Data section Start Marker
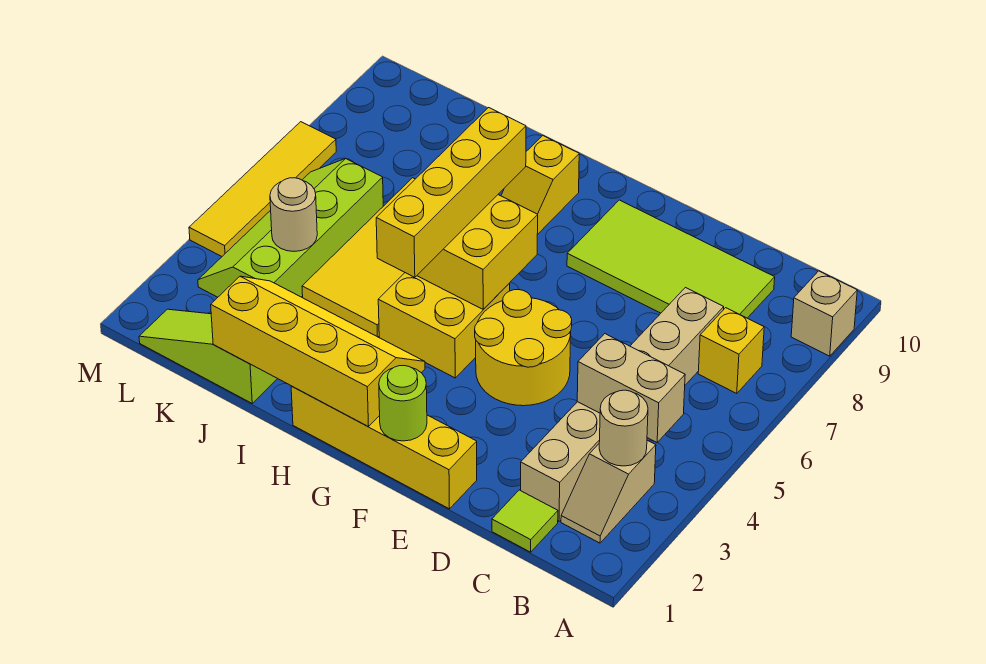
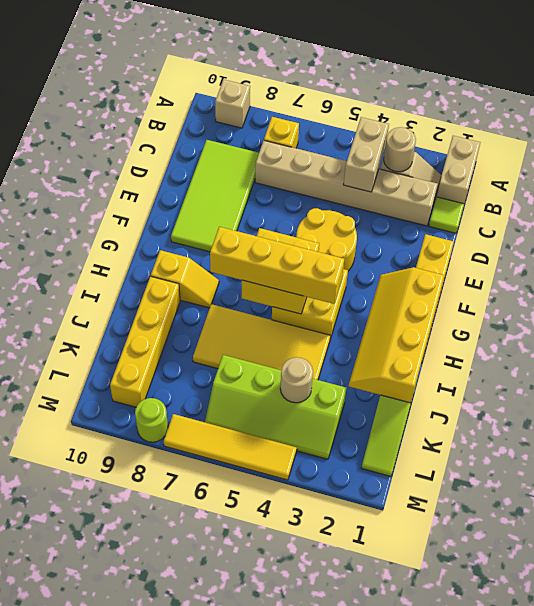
none -> tan brick A1:B1 level 1
lime round brick F1 level 2 -> lime round brick M8 level 1
none -> yellow brick I9:L9 level 1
Data section End Marker
[Exercise requirements]:
Print every line of the material exactly as written, but drop the pictures.

[Answer to this task]:
none -> tan brick A1:B1 level 1
lime round brick F1 level 2 -> lime round brick M8 level 1
none -> yellow brick I9:L9 level 1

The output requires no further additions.